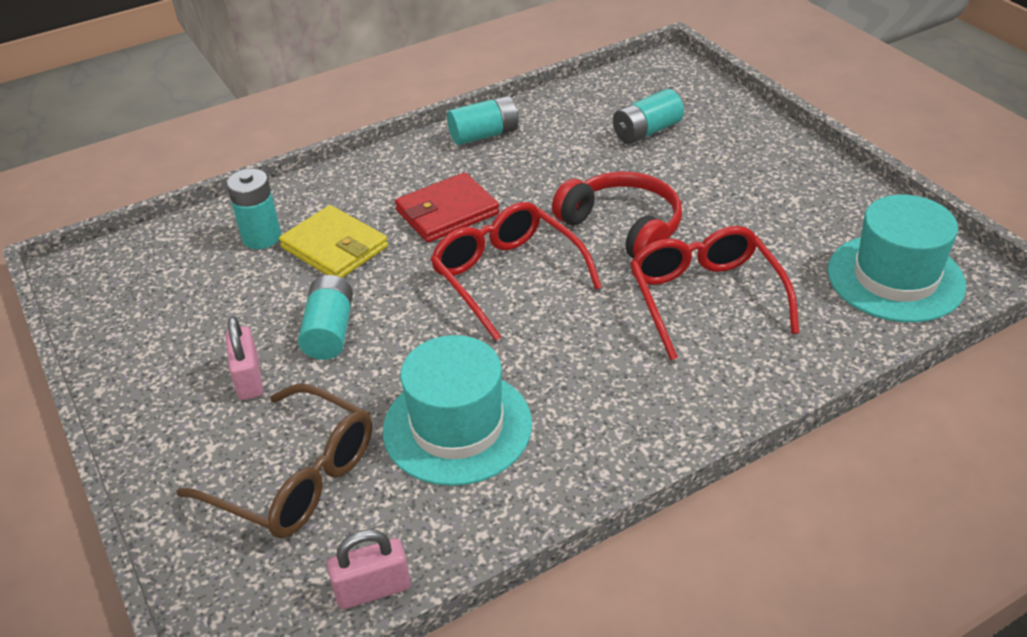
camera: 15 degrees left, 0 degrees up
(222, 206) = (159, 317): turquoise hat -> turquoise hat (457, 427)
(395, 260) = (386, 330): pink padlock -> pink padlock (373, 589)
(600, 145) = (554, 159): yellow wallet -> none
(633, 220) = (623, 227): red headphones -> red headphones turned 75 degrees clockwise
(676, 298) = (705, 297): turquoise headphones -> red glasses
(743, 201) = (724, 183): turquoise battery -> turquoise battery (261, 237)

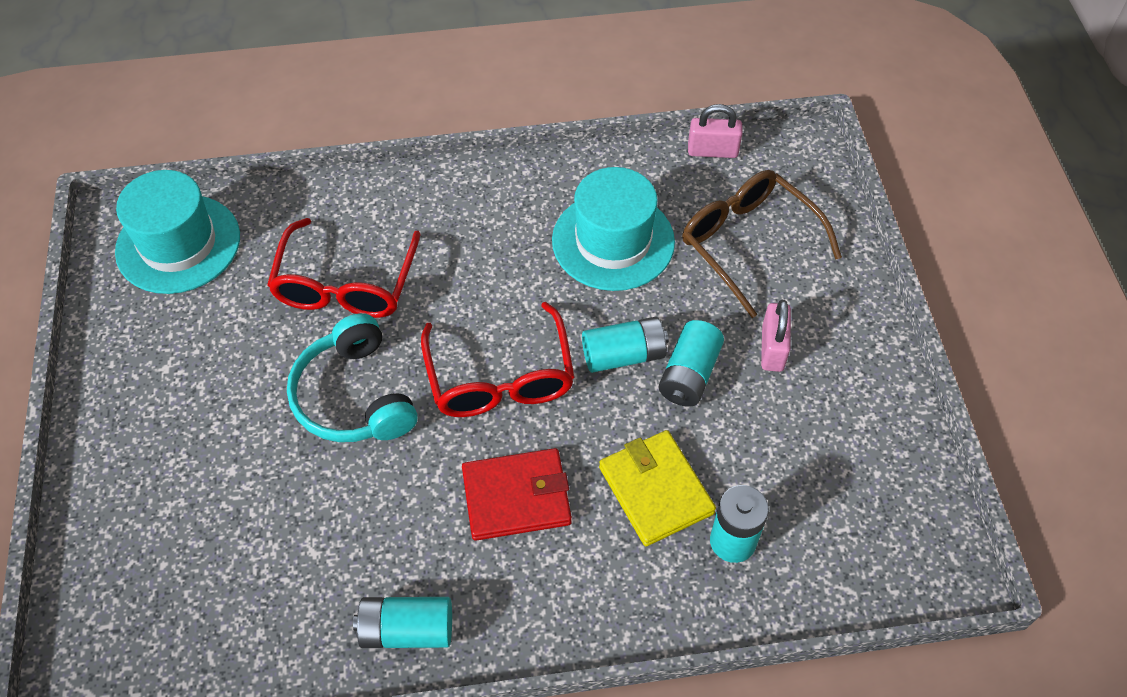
camera: 160 degrees left, 15 degrees up
(623, 227) = (354, 396): red headphones -> turquoise headphones
(647, 131) = (217, 545): turquoise battery -> turquoise battery (623, 355)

» PROBLEM DESCRIPTION: All lines of the material that contain the string "turquoise" are to be copied.

» RESPONSE BOX:
(222, 206) = (159, 317): turquoise hat -> turquoise hat (457, 427)
(676, 298) = (705, 297): turquoise headphones -> red glasses
(743, 201) = (724, 183): turquoise battery -> turquoise battery (261, 237)
(623, 227) = (354, 396): red headphones -> turquoise headphones
(647, 131) = (217, 545): turquoise battery -> turquoise battery (623, 355)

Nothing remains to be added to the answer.